Start of Block
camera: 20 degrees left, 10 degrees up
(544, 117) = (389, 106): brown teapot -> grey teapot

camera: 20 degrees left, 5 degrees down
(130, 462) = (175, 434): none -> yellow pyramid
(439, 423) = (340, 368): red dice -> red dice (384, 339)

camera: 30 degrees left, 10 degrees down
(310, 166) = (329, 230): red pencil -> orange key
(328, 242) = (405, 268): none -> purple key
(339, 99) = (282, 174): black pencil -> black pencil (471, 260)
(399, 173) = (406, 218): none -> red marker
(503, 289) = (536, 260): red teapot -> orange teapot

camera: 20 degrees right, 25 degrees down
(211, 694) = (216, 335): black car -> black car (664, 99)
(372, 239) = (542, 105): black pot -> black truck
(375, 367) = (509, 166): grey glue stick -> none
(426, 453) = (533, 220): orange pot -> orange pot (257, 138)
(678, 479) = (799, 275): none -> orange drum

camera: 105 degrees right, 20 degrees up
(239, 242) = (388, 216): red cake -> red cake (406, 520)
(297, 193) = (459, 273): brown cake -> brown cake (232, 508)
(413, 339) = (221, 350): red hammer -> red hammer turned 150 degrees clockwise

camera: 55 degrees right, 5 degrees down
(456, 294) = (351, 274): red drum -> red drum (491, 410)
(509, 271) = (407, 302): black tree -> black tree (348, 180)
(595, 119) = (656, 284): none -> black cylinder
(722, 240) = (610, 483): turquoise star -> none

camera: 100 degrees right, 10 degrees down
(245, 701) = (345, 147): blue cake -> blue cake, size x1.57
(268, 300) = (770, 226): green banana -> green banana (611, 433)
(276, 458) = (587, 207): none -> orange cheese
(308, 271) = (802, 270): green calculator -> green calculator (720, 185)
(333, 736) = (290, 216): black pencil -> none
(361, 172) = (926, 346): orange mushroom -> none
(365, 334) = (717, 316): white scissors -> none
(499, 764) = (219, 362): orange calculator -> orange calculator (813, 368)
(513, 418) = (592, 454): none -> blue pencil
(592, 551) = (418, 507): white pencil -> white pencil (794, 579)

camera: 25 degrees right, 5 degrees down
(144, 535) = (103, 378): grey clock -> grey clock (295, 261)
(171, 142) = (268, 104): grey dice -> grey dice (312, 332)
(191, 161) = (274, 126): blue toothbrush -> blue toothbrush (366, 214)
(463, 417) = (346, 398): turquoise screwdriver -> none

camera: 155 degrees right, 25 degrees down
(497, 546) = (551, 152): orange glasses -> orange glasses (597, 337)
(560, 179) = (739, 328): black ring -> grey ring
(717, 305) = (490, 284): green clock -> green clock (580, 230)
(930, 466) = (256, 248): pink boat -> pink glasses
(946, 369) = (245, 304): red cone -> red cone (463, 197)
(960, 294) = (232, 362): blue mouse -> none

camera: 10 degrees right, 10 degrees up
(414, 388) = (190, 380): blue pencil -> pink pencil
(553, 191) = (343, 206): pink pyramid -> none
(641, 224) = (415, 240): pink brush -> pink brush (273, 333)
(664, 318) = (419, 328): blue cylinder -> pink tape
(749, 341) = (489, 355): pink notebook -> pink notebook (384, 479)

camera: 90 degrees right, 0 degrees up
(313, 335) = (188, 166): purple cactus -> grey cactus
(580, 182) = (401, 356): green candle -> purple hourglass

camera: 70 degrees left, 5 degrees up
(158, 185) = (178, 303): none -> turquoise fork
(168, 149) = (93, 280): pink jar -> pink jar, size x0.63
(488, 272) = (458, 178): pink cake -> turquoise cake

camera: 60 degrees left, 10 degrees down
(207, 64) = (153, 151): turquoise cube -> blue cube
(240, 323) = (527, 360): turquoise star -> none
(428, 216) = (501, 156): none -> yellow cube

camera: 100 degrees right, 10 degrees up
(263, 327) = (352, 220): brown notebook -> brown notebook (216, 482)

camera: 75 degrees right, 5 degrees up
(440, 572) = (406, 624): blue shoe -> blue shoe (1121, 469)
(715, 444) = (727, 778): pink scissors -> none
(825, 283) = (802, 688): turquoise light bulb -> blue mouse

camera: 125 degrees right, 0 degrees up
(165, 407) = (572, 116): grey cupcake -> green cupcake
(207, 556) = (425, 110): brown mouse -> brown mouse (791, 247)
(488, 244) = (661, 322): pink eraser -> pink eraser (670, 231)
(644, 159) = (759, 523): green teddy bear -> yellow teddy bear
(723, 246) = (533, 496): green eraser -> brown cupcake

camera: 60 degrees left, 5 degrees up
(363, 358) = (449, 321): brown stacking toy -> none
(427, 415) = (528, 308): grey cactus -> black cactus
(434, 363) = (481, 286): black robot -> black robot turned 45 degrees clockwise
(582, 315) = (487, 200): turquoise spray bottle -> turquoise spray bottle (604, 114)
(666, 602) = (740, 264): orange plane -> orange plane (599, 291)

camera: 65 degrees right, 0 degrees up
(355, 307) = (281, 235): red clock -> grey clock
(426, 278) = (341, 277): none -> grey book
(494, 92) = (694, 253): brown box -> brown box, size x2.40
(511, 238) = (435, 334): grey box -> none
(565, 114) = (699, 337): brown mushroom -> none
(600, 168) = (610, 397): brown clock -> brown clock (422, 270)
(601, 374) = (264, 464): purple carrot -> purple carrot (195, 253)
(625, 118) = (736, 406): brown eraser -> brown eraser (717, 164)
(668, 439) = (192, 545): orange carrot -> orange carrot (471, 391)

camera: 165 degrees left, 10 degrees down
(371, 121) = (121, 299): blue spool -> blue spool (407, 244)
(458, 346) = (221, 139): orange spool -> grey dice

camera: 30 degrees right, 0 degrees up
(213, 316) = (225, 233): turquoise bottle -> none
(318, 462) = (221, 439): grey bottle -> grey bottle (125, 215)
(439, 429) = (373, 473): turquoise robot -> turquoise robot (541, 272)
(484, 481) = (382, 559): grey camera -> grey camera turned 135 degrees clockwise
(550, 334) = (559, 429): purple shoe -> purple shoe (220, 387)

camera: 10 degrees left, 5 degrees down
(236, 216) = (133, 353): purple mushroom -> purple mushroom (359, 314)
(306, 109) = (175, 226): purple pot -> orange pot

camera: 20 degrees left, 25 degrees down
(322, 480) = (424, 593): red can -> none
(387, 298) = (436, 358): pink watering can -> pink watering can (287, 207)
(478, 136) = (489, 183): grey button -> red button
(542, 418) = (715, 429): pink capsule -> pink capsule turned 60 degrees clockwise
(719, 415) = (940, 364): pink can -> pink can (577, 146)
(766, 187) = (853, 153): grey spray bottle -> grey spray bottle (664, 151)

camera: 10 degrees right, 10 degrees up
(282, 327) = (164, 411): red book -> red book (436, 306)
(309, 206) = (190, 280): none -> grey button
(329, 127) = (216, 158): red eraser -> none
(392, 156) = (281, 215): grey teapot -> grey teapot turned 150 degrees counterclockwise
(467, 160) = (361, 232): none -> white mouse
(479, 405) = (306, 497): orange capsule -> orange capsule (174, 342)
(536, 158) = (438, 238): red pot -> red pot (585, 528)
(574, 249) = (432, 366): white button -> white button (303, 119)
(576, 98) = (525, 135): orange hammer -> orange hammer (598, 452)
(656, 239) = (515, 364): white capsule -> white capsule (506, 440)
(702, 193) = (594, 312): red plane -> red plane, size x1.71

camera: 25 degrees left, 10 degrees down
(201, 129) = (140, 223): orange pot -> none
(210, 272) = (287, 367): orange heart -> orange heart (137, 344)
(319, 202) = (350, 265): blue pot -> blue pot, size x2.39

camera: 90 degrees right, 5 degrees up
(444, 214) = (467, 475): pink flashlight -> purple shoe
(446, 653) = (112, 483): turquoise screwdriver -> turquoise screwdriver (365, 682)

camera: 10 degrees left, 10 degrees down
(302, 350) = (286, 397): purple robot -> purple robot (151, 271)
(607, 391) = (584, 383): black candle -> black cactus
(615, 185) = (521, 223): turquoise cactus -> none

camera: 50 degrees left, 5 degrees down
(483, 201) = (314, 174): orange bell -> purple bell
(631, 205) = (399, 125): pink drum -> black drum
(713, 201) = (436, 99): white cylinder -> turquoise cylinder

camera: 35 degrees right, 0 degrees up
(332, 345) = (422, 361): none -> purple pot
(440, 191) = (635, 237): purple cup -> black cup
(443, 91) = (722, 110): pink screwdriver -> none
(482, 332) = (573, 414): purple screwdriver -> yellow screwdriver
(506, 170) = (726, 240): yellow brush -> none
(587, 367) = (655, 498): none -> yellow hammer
End of Block
> **WORK TASK**
Your answer consists solely of the lines from the top of the records above through the line that contains "(361, 172) = (926, 346): orange", each echoed exactly.

> **OUTPUT BELOW**
camera: 20 degrees left, 10 degrees up
(544, 117) = (389, 106): brown teapot -> grey teapot

camera: 20 degrees left, 5 degrees down
(130, 462) = (175, 434): none -> yellow pyramid
(439, 423) = (340, 368): red dice -> red dice (384, 339)

camera: 30 degrees left, 10 degrees down
(310, 166) = (329, 230): red pencil -> orange key
(328, 242) = (405, 268): none -> purple key
(339, 99) = (282, 174): black pencil -> black pencil (471, 260)
(399, 173) = (406, 218): none -> red marker
(503, 289) = (536, 260): red teapot -> orange teapot

camera: 20 degrees right, 25 degrees down
(211, 694) = (216, 335): black car -> black car (664, 99)
(372, 239) = (542, 105): black pot -> black truck
(375, 367) = (509, 166): grey glue stick -> none
(426, 453) = (533, 220): orange pot -> orange pot (257, 138)
(678, 479) = (799, 275): none -> orange drum

camera: 105 degrees right, 20 degrees up
(239, 242) = (388, 216): red cake -> red cake (406, 520)
(297, 193) = (459, 273): brown cake -> brown cake (232, 508)
(413, 339) = (221, 350): red hammer -> red hammer turned 150 degrees clockwise

camera: 55 degrees right, 5 degrees down
(456, 294) = (351, 274): red drum -> red drum (491, 410)
(509, 271) = (407, 302): black tree -> black tree (348, 180)
(595, 119) = (656, 284): none -> black cylinder
(722, 240) = (610, 483): turquoise star -> none

camera: 100 degrees right, 10 degrees down
(245, 701) = (345, 147): blue cake -> blue cake, size x1.57
(268, 300) = (770, 226): green banana -> green banana (611, 433)
(276, 458) = (587, 207): none -> orange cheese
(308, 271) = (802, 270): green calculator -> green calculator (720, 185)
(333, 736) = (290, 216): black pencil -> none
(361, 172) = (926, 346): orange mushroom -> none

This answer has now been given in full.